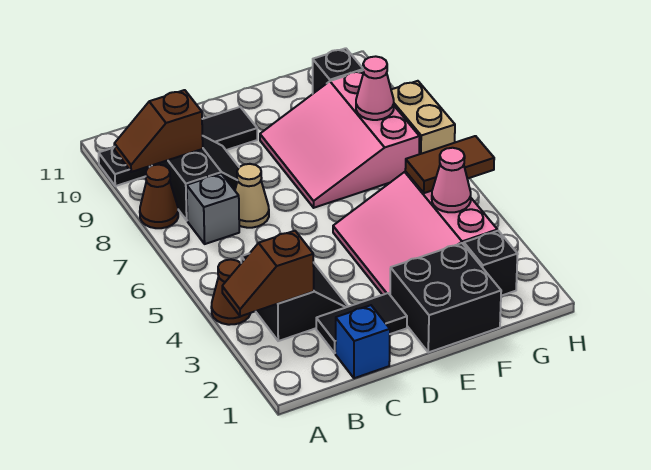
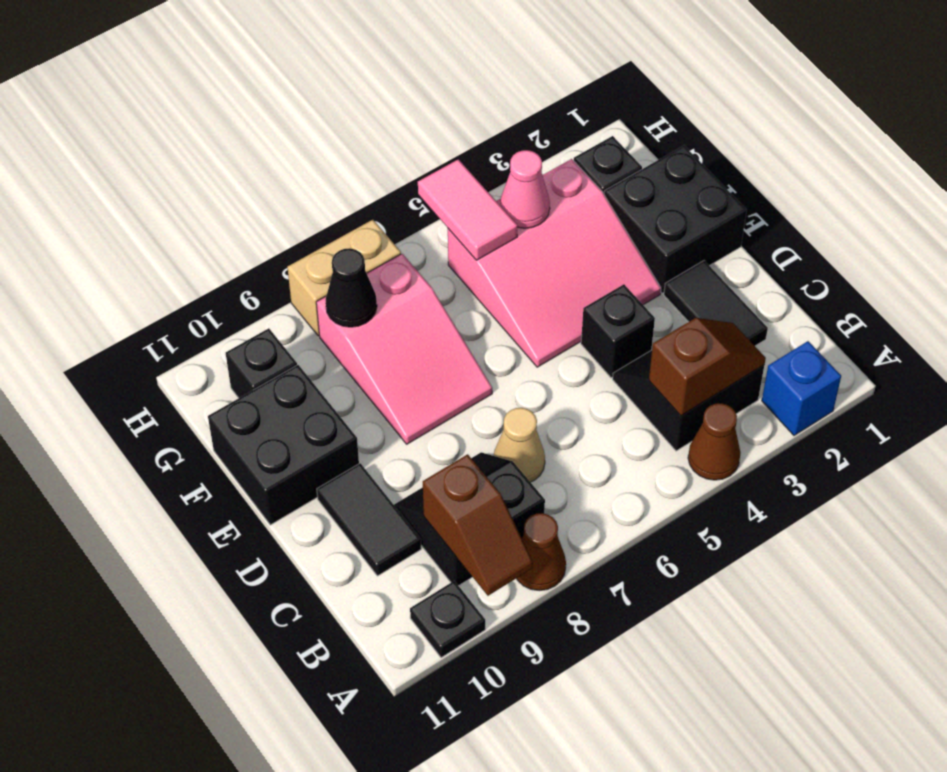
brown slope A3:B3 level 2 top B -> brown slope B3:B4 level 2 top 4
grey brick B7 level 1 -> none
blue brick C1 level 1 -> blue brick A2 level 1
none -> black brick D4 level 1
pink slope E7:G9 level 1 top G -> pink slope E7:G8 level 1 top G
none -> black brick E10:F11 level 1
brown tile G5:H5 level 2 -> pink tile G5:H5 level 2
pink cone G8 level 2 -> black cone G8 level 2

## Problem requirements
Your answer must be the lines from the one with "none -> black brick E10:F11 level 1" through the last line of the data, repeated exactly and with nothing else.

## Expected output
none -> black brick E10:F11 level 1
brown tile G5:H5 level 2 -> pink tile G5:H5 level 2
pink cone G8 level 2 -> black cone G8 level 2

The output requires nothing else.